[TASK] There is material below. Print exactly the lines starting at the line with "now: white_rezosili" and ending at the line with "now: white_pedukux", ends included, and no others.

[INFORMATION SHOWN]

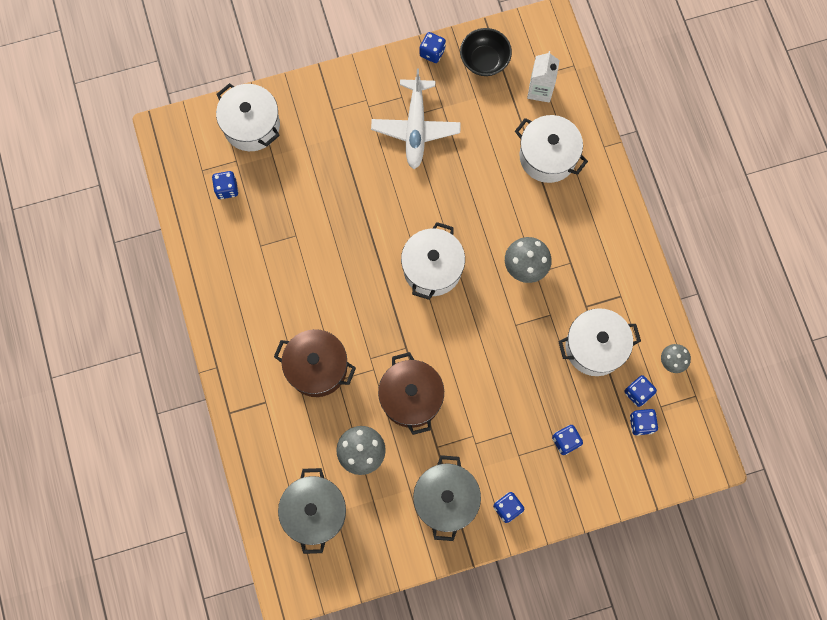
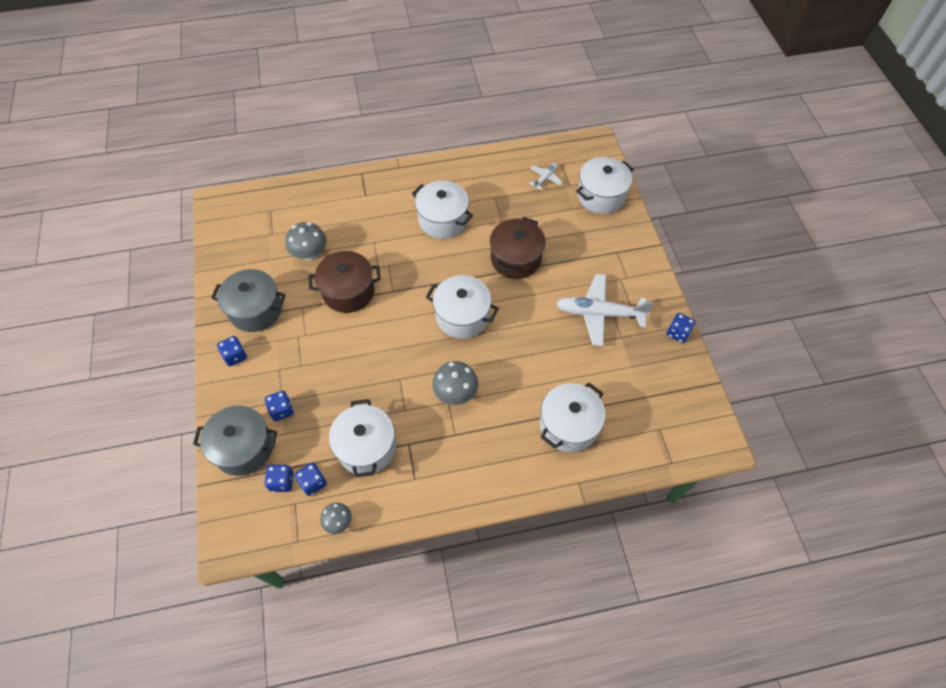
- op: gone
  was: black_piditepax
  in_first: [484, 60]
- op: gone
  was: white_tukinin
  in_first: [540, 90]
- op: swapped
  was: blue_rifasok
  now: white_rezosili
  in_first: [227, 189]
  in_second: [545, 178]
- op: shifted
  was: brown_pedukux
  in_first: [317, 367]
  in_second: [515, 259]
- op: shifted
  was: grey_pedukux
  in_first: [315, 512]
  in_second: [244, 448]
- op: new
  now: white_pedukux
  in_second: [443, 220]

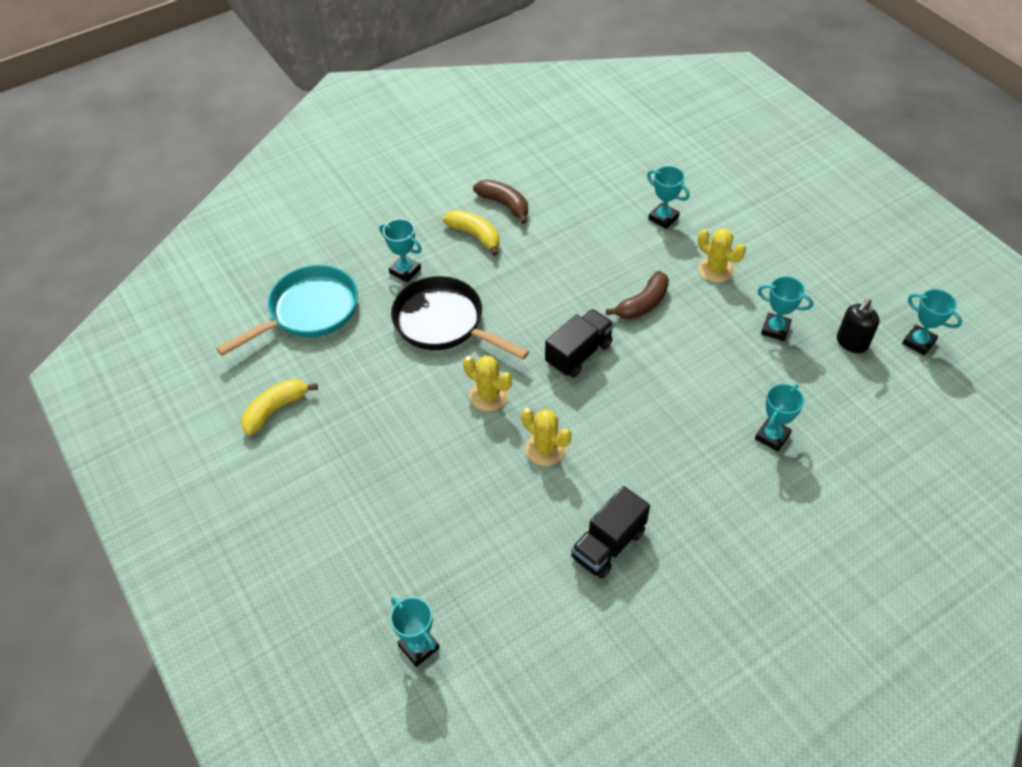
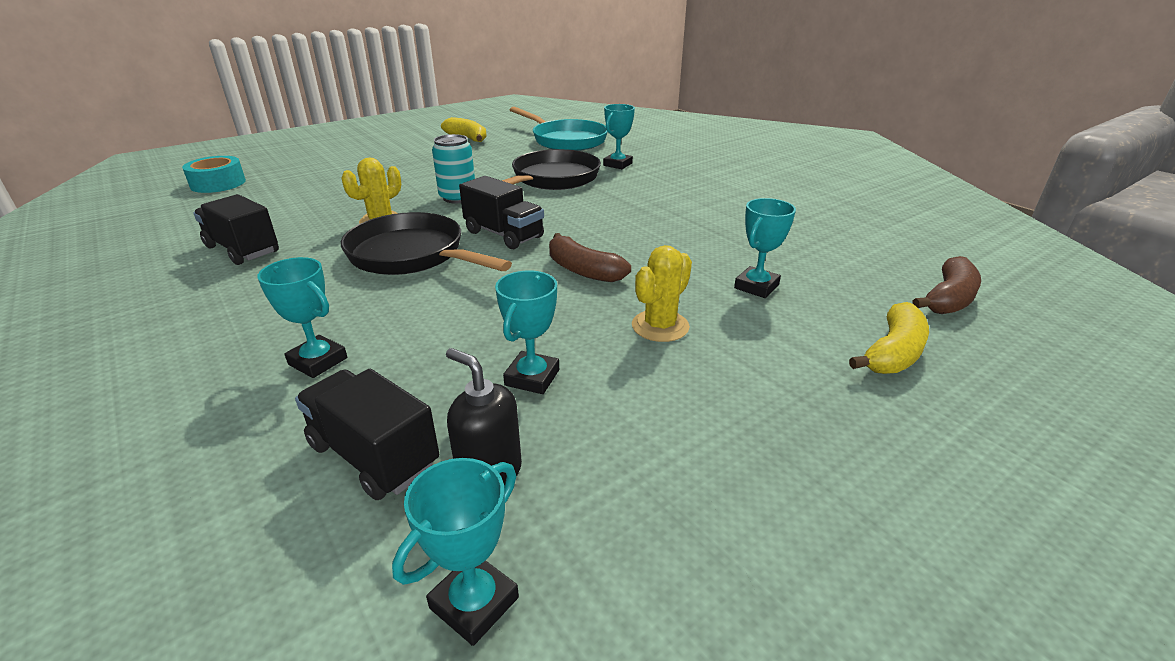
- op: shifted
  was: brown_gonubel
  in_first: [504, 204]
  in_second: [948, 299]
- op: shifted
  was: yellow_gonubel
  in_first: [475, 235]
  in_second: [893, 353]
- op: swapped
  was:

--

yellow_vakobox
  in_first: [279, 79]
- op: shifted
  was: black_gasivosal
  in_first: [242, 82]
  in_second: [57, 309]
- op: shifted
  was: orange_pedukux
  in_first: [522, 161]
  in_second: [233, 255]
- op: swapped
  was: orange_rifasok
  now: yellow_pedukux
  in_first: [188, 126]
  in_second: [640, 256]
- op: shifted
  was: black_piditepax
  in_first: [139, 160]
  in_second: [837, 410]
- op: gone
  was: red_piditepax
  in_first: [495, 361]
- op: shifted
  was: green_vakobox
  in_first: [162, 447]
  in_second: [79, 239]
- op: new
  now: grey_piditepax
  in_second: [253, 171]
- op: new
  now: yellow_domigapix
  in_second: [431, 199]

[ANSWER TO THE EXERCISE]
  now: white_rezosili
  in_first: [227, 189]
  in_second: [545, 178]
- op: shifted
  was: brown_pedukux
  in_first: [317, 367]
  in_second: [515, 259]
- op: shifted
  was: grey_pedukux
  in_first: [315, 512]
  in_second: [244, 448]
- op: new
  now: white_pedukux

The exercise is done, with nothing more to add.